- _Task prompt_:
Search the records for the string "none". Copy each line where it occurs.
++++ Records to process ++++
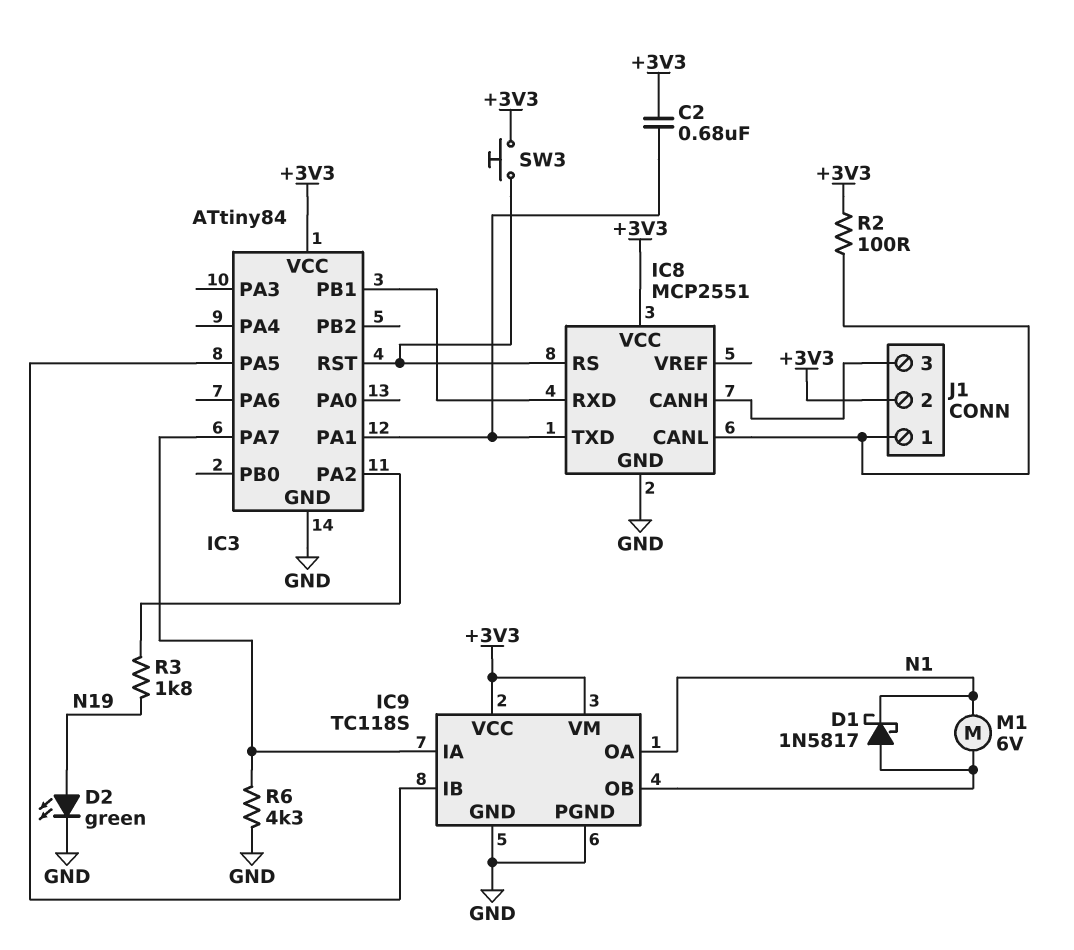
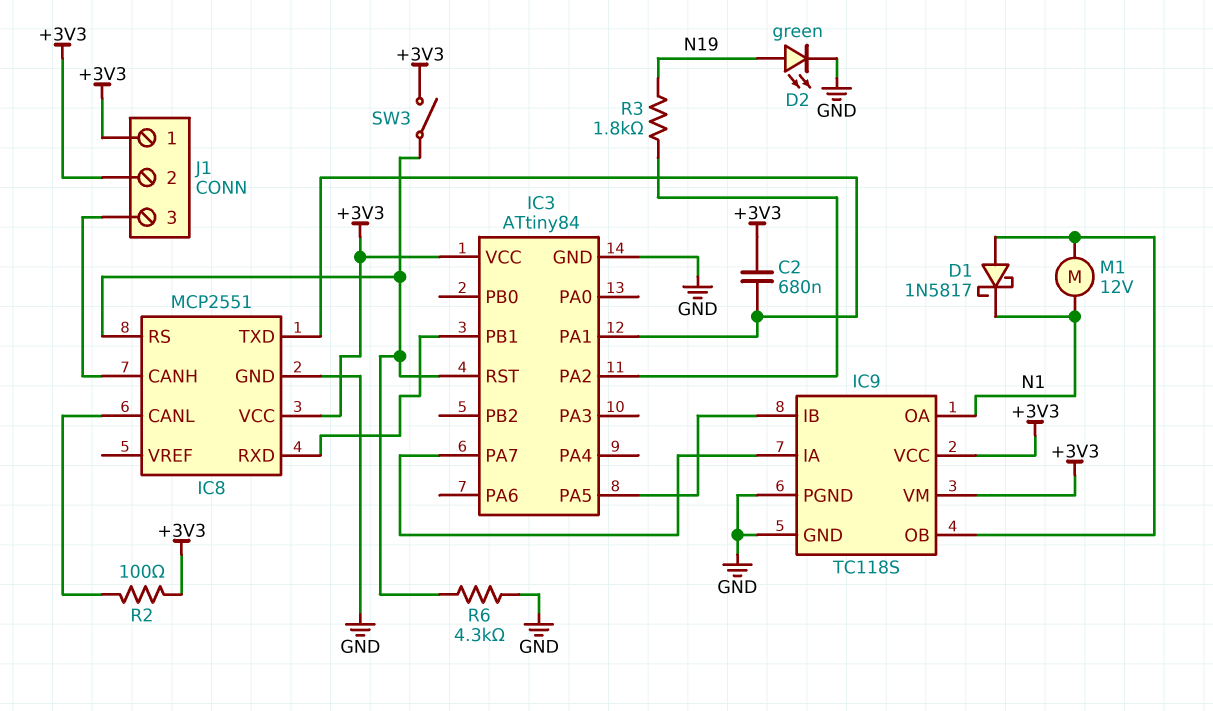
J1 pin 1: IC8/CANL -> +3V3
M1: motor 6V (IC9/OB, N1) -> motor 12V (IC9/OB, N1)
R6: 4.3k (GND, IC3/PA7) -> 4.3k (GND, IC3/RST)
SW3: button (+3V3, IC3/RST) -> switch (+3V3, IC3/RST)

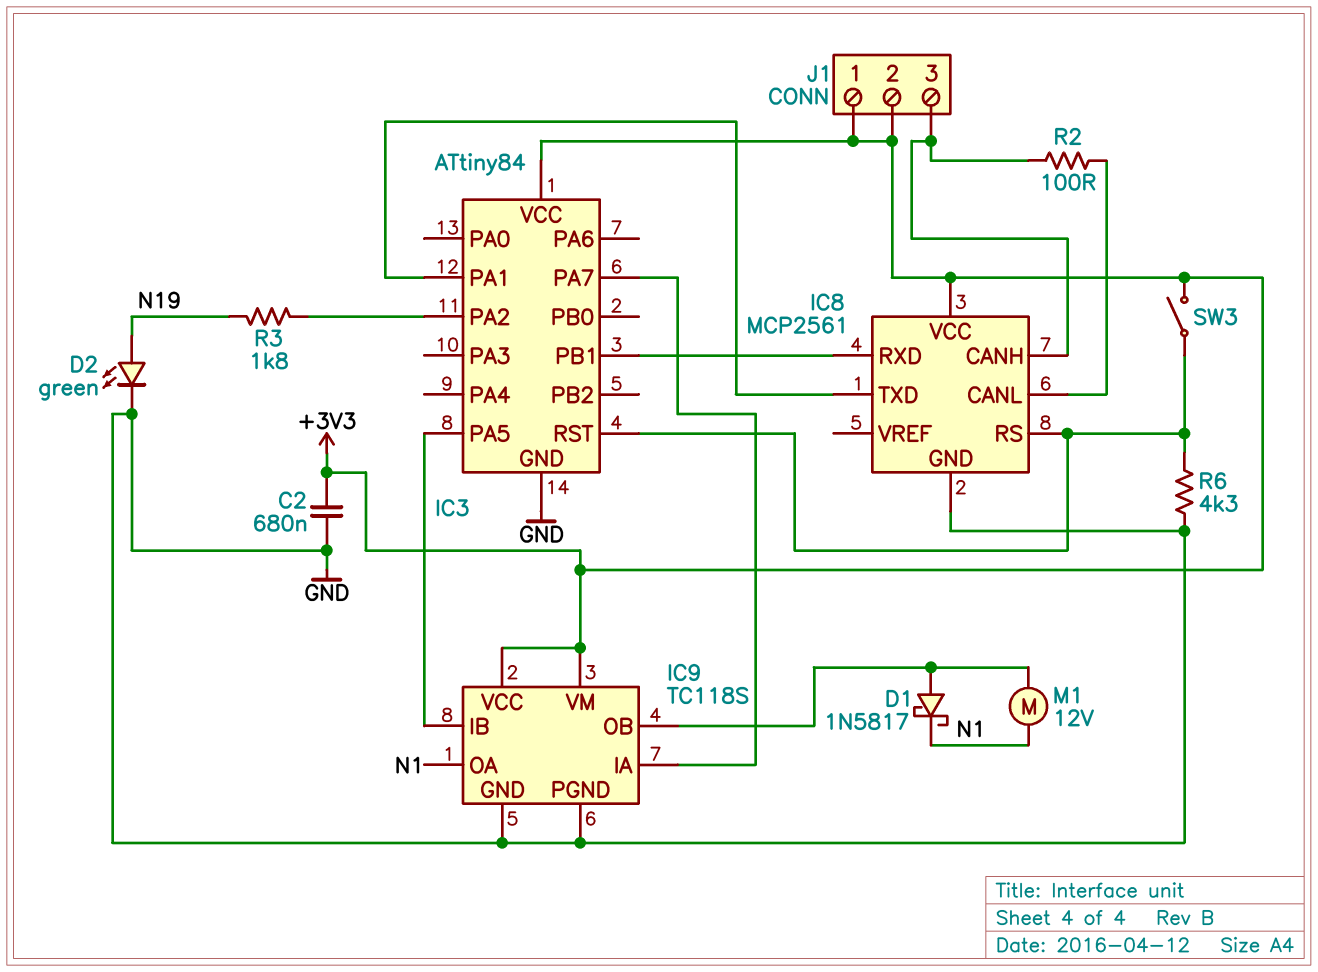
C2: 680nF (+3V3, IC3/PA1) -> 680nF (+3V3, GND)
IC8: MCP2551 -> MCP2561
R2: 100 (+3V3, IC8/CANL) -> 100 (IC8/CANH, IC8/CANL)

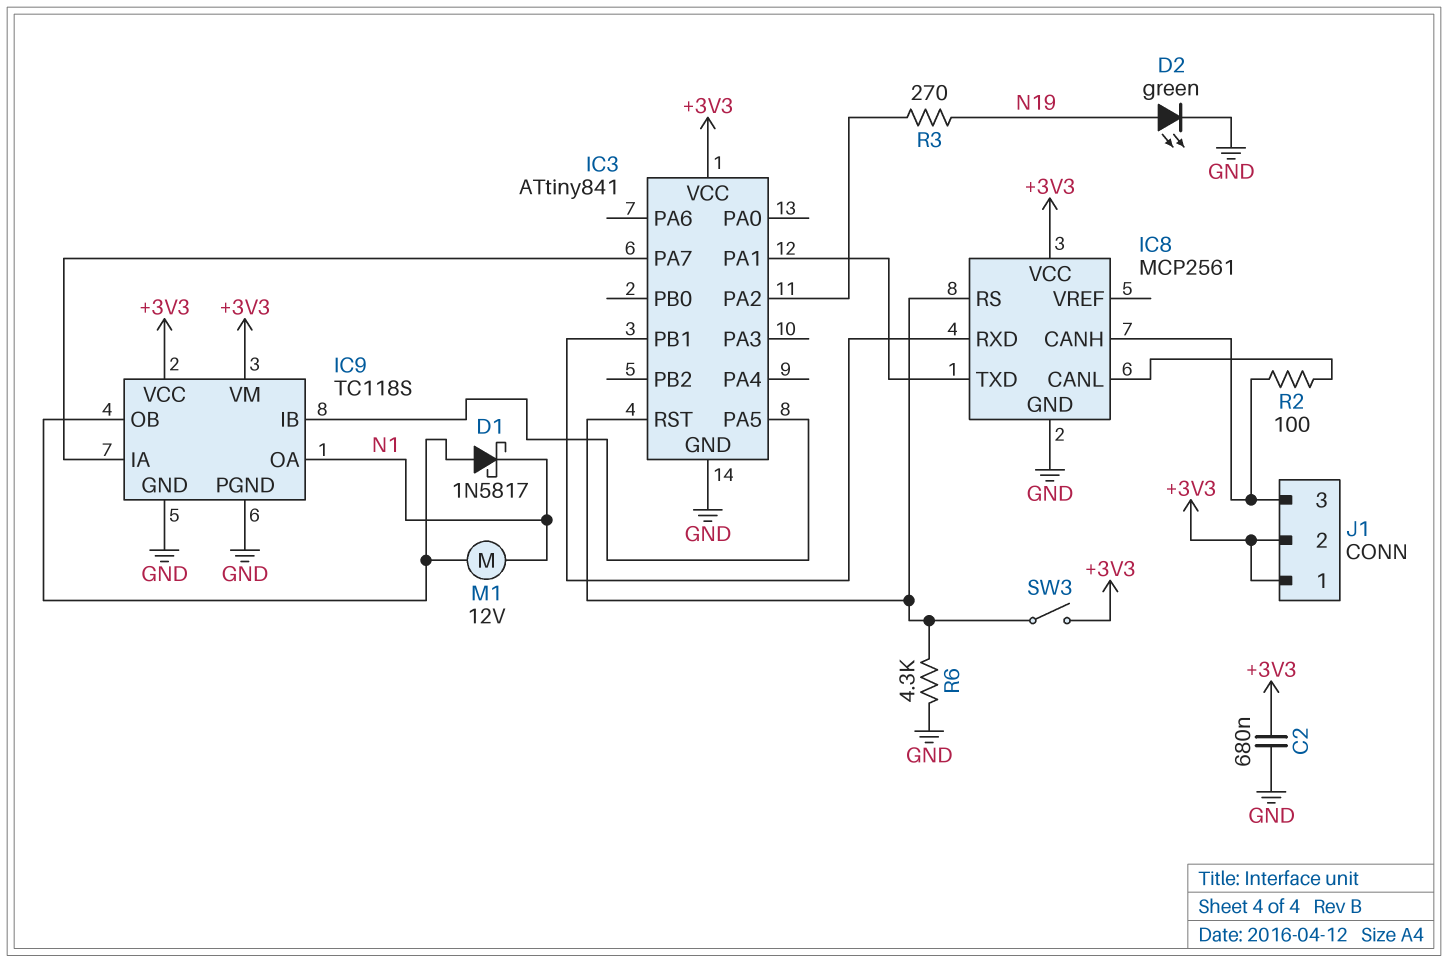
IC3: ATtiny84 -> ATtiny841
R3: 1.8k (IC3/PA2, N19) -> 270 (IC3/PA2, N19)

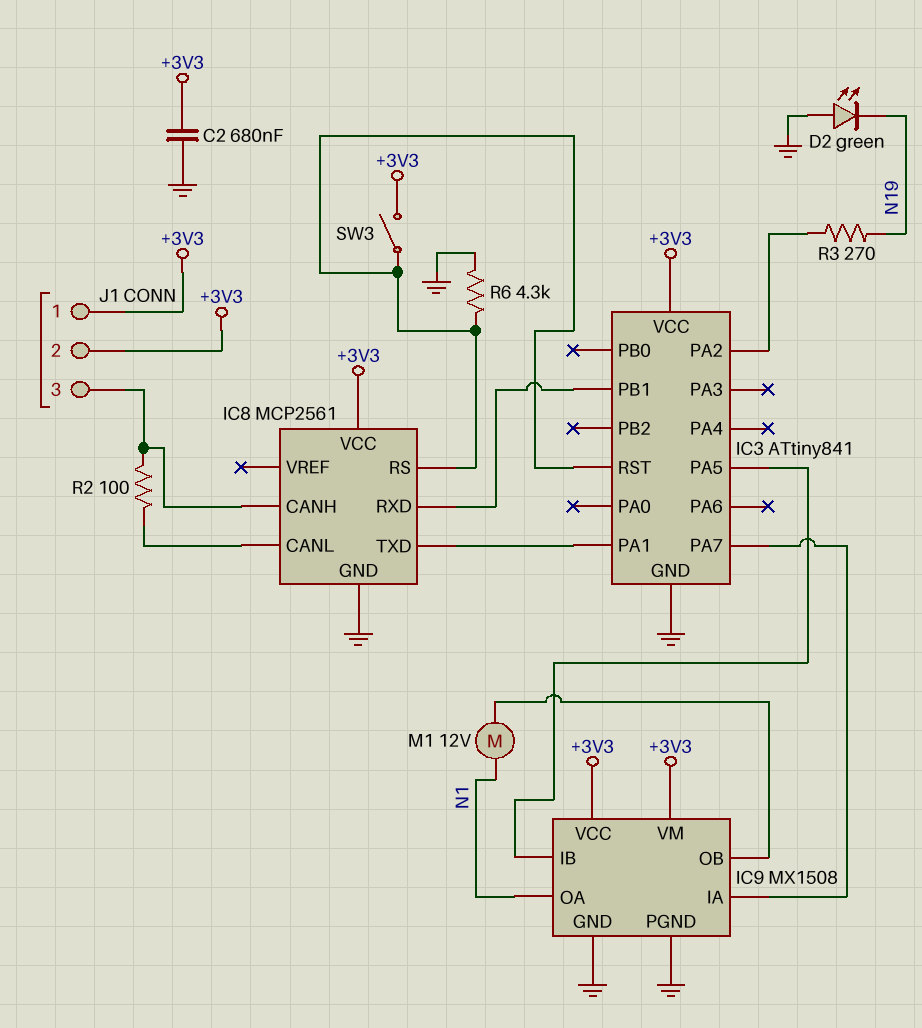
D1: schottky 1N5817 (A IC9/OB, K N1) -> none
D2: LED green (A N19, K GND) -> LED green (A GND, K N19)
IC9: TC118S -> MX1508

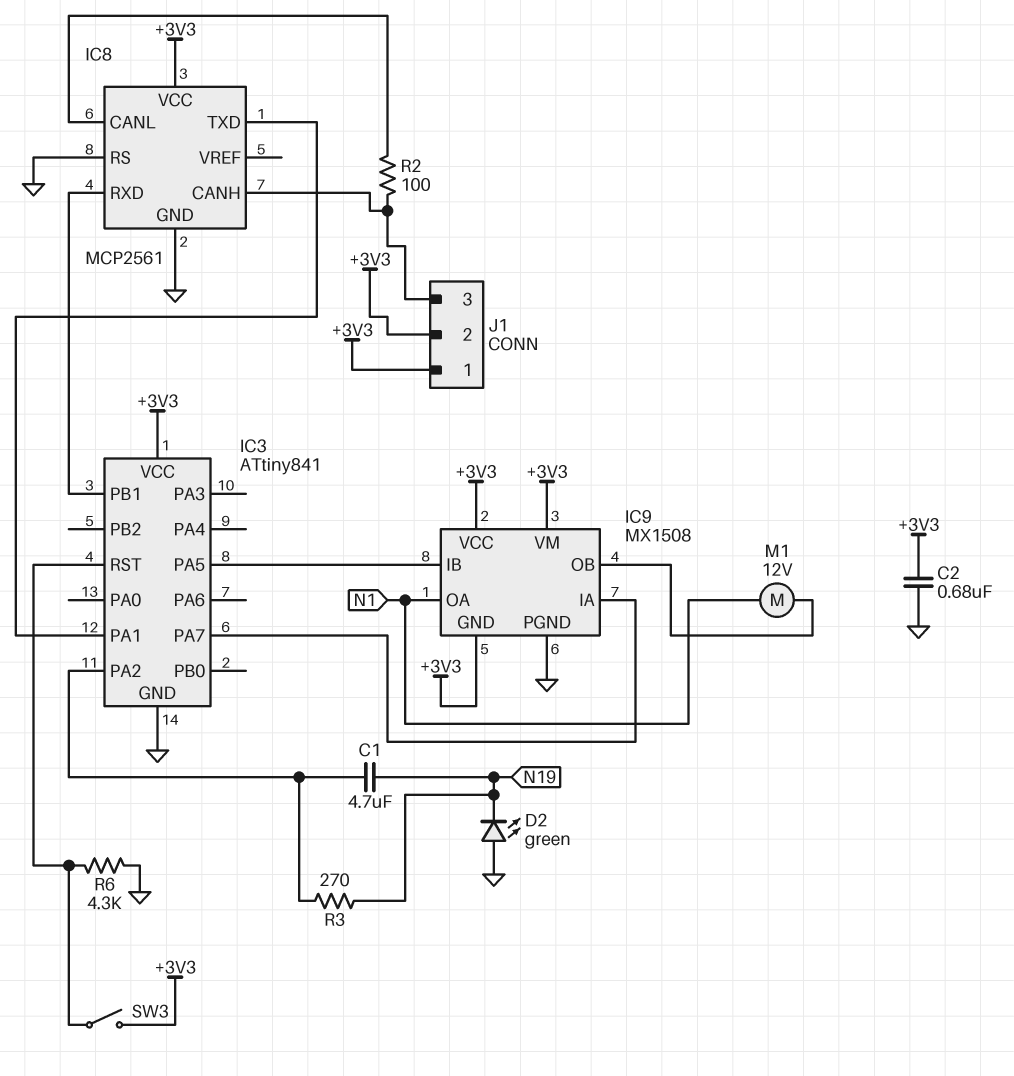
C1: none -> 4.7uF (IC3/PA2, N19)
IC8 pin RS: IC3/RST -> GND
IC9 pin GND: GND -> +3V3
++++
- _Output for this task_:
D1: schottky 1N5817 (A IC9/OB, K N1) -> none
C1: none -> 4.7uF (IC3/PA2, N19)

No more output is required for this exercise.